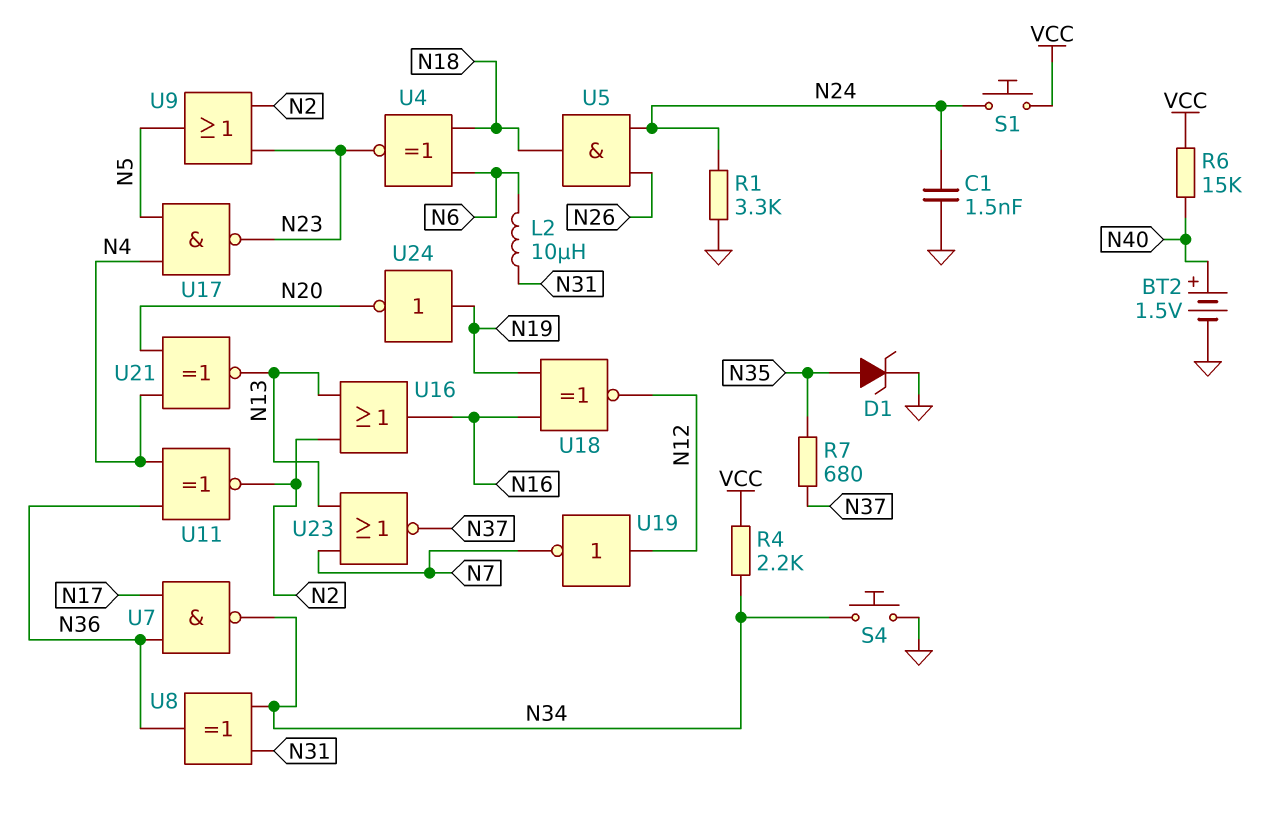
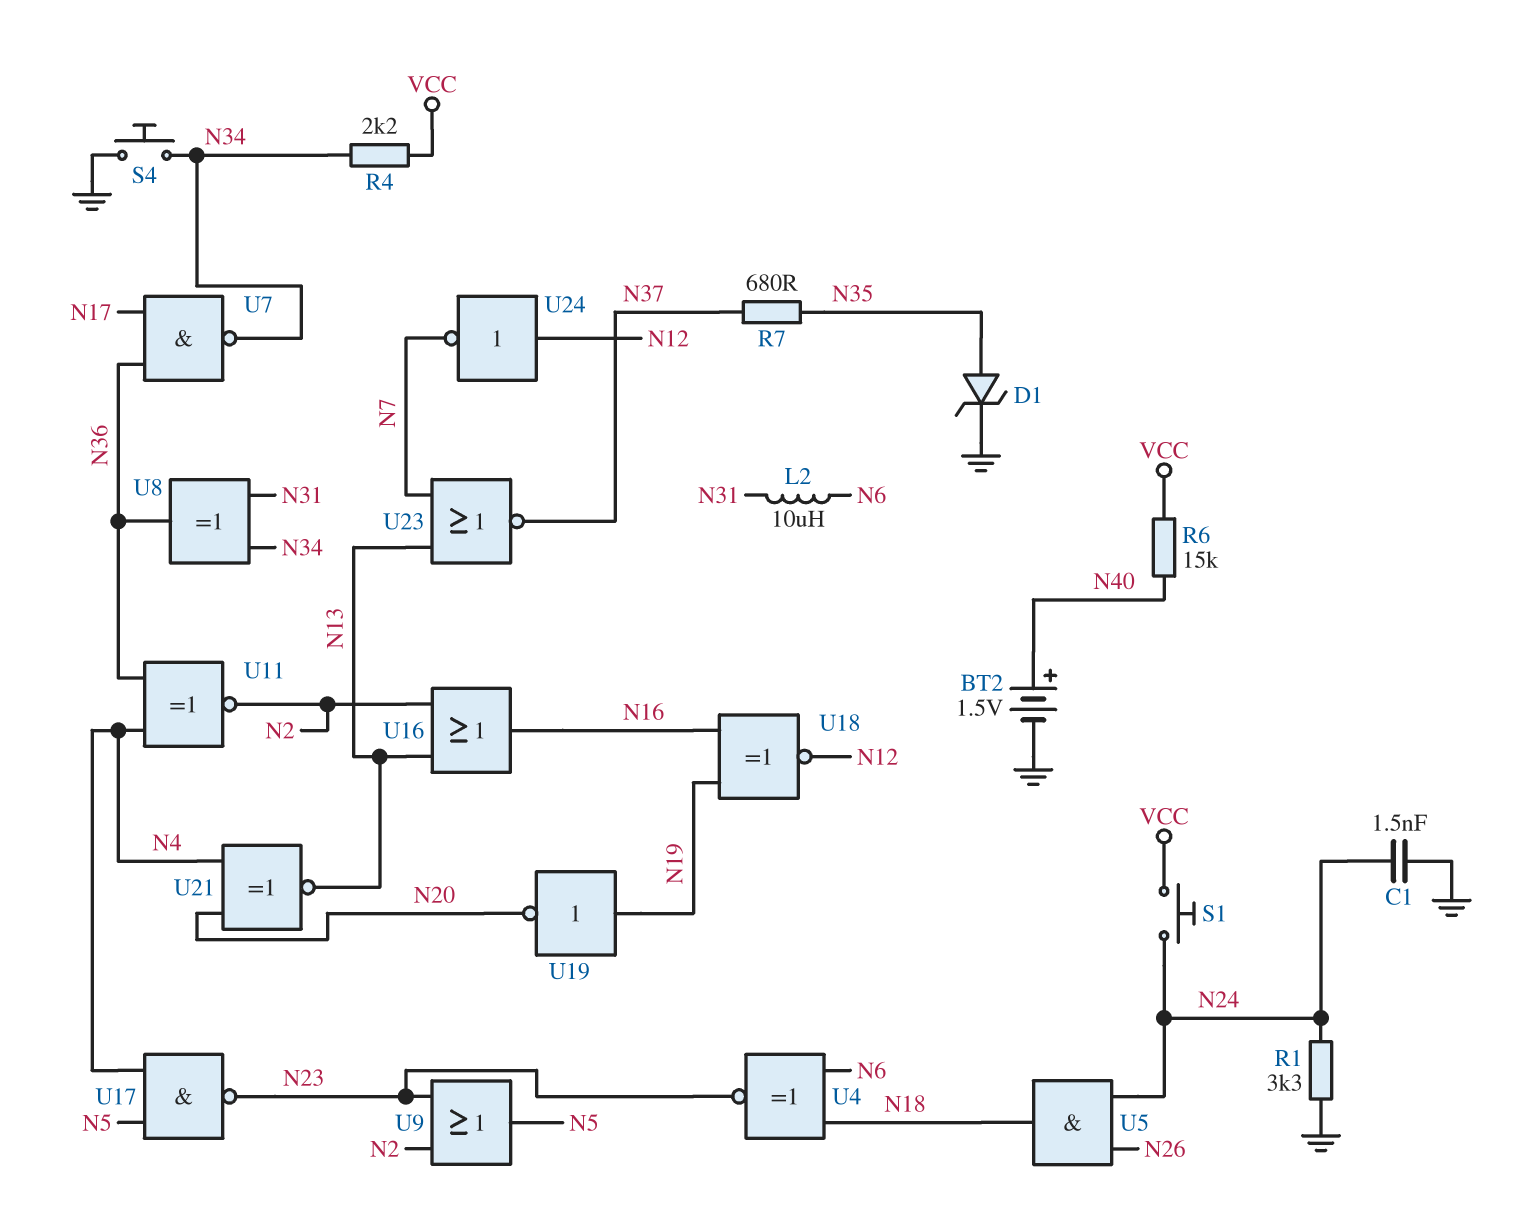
U19: NOT (in N12, out N7) -> NOT (in N19, out N20)
U24: NOT (in N19, out N20) -> NOT (in N12, out N7)

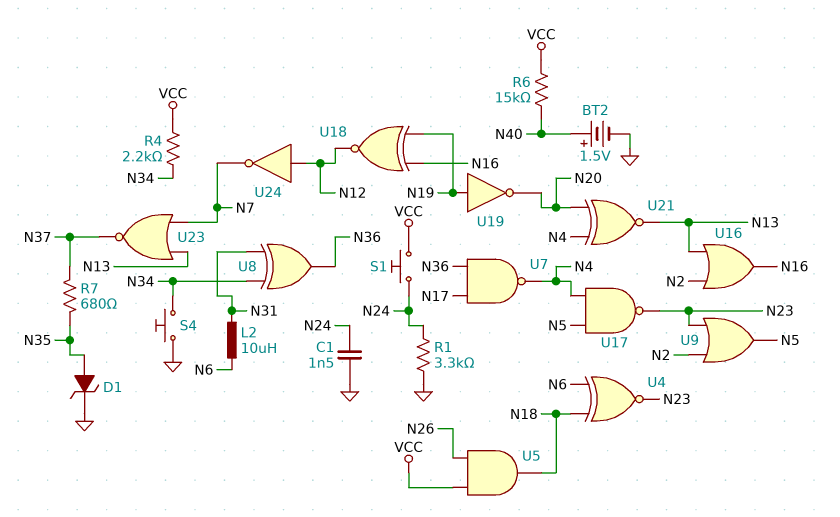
U5: AND (in N24, in N26, out N18) -> AND (in N26, in VCC, out N18)
U7: NAND (in N17, in N36, out N34) -> NAND (in N17, in N36, out N4)
U11: XNOR (in N4, in N36, out N2) -> none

**Required action**
Reproduce only the lines running from the one that contains "U7: NAND (in" to the last line of the records.

**Answer area**
U7: NAND (in N17, in N36, out N34) -> NAND (in N17, in N36, out N4)
U11: XNOR (in N4, in N36, out N2) -> none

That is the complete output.